* AIM OF THE EXERCISE: Emit the data below verbatim, stripping out any pictures.

* GIVEN INFORMATION:
Segment Open

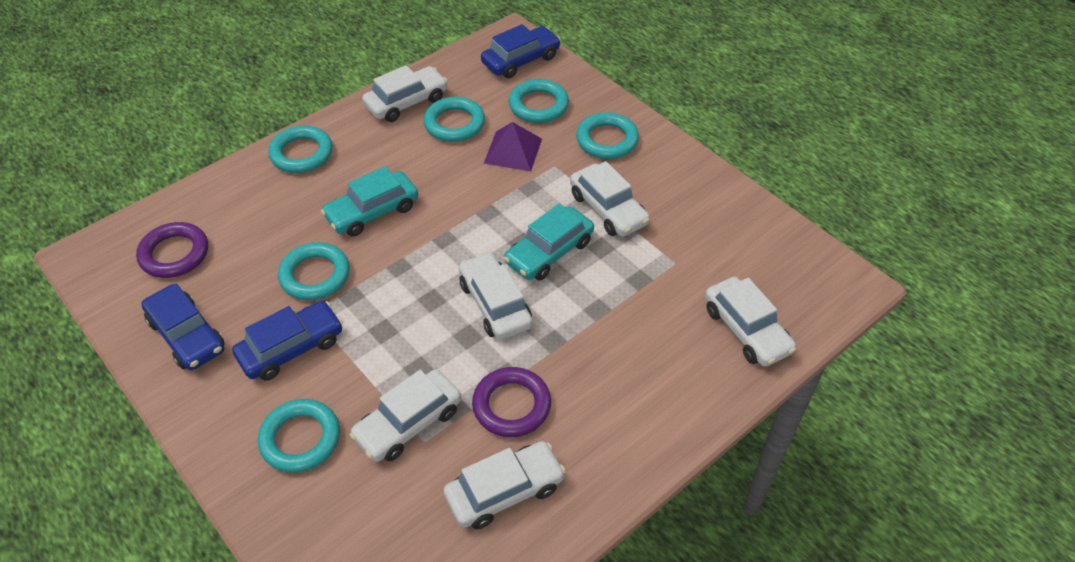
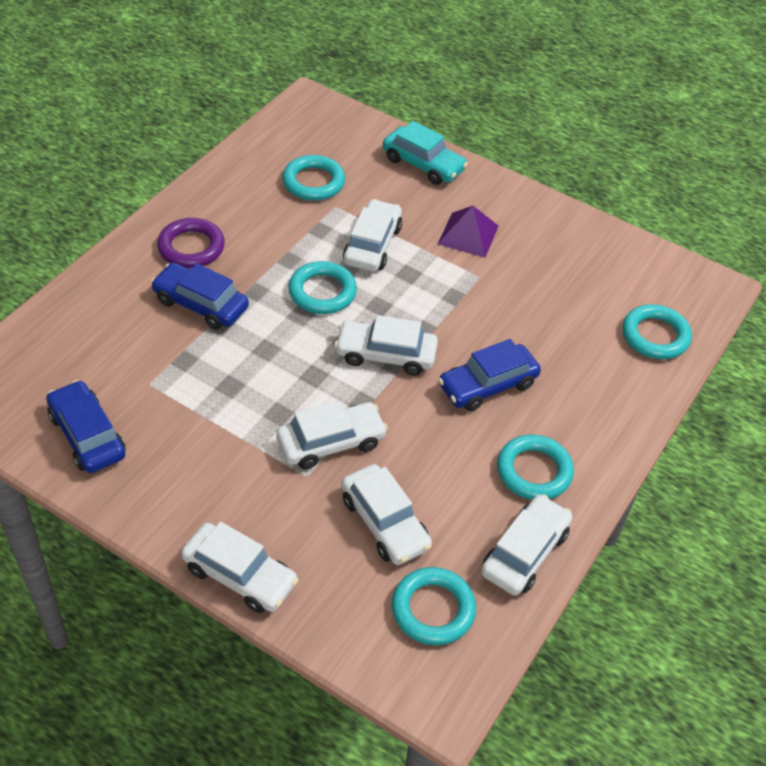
purple ring: 2 -> 1
turquoise car: 2 -> 1
turquoise ring: 6 -> 5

Segment Closed

* REPLY:
purple ring: 2 -> 1
turquoise car: 2 -> 1
turquoise ring: 6 -> 5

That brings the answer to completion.